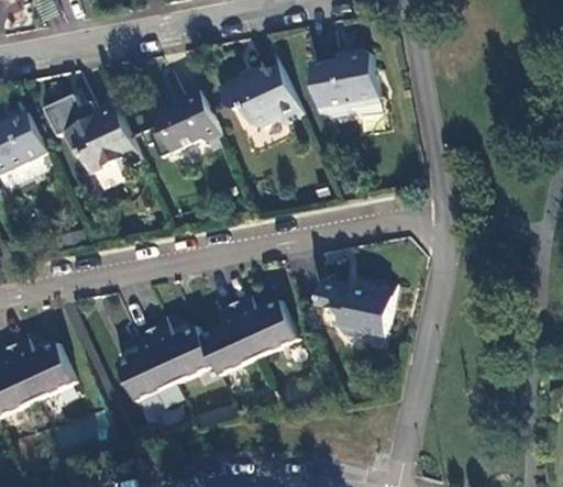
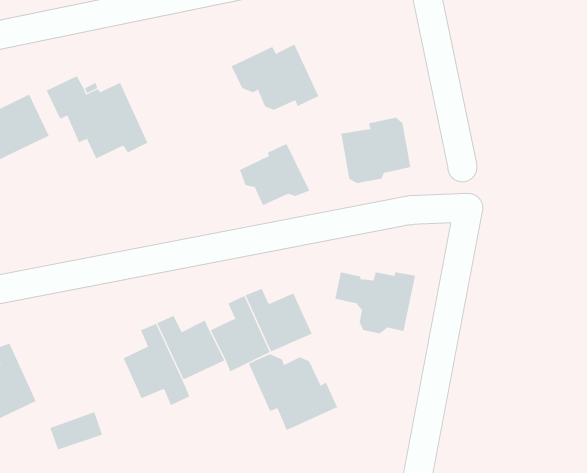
building: [311,49,378,112] -> [340,117,411,184]
building: [155,89,222,148] -> [239,143,310,206]
building: [10,340,74,401] -> none
building: none -> [248,353,338,431]

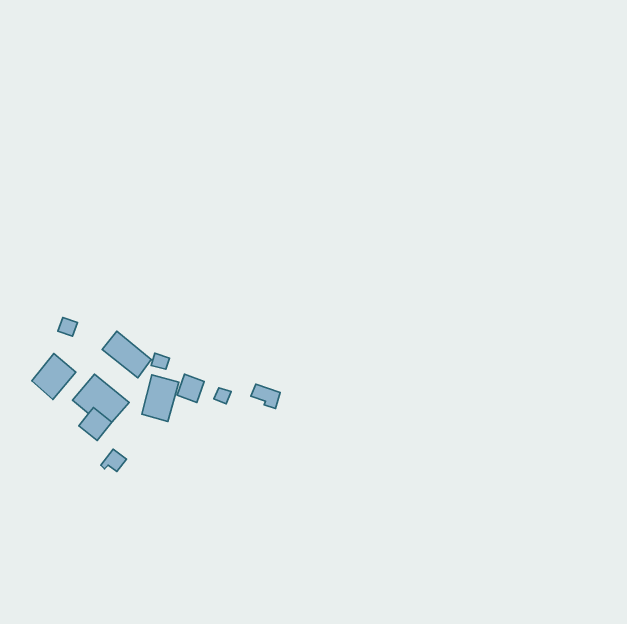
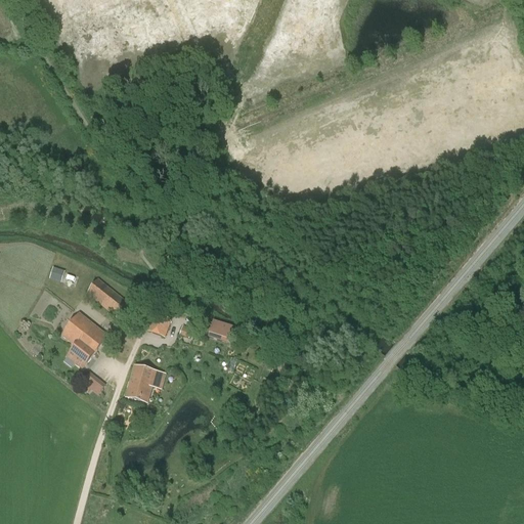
building: [32,354,76,400] -> none
building: [142,375,179,422] -> [125,362,156,401]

◆ **TASK PROMPT**
The answer must be an exact restatement of all the records, with no pictures included.

◆ **SOLUTION FOR THIS PROBLEM**
building: [311,49,378,112] -> [340,117,411,184]
building: [155,89,222,148] -> [239,143,310,206]
building: [10,340,74,401] -> none
building: none -> [248,353,338,431]

building: [32,354,76,400] -> none
building: [142,375,179,422] -> [125,362,156,401]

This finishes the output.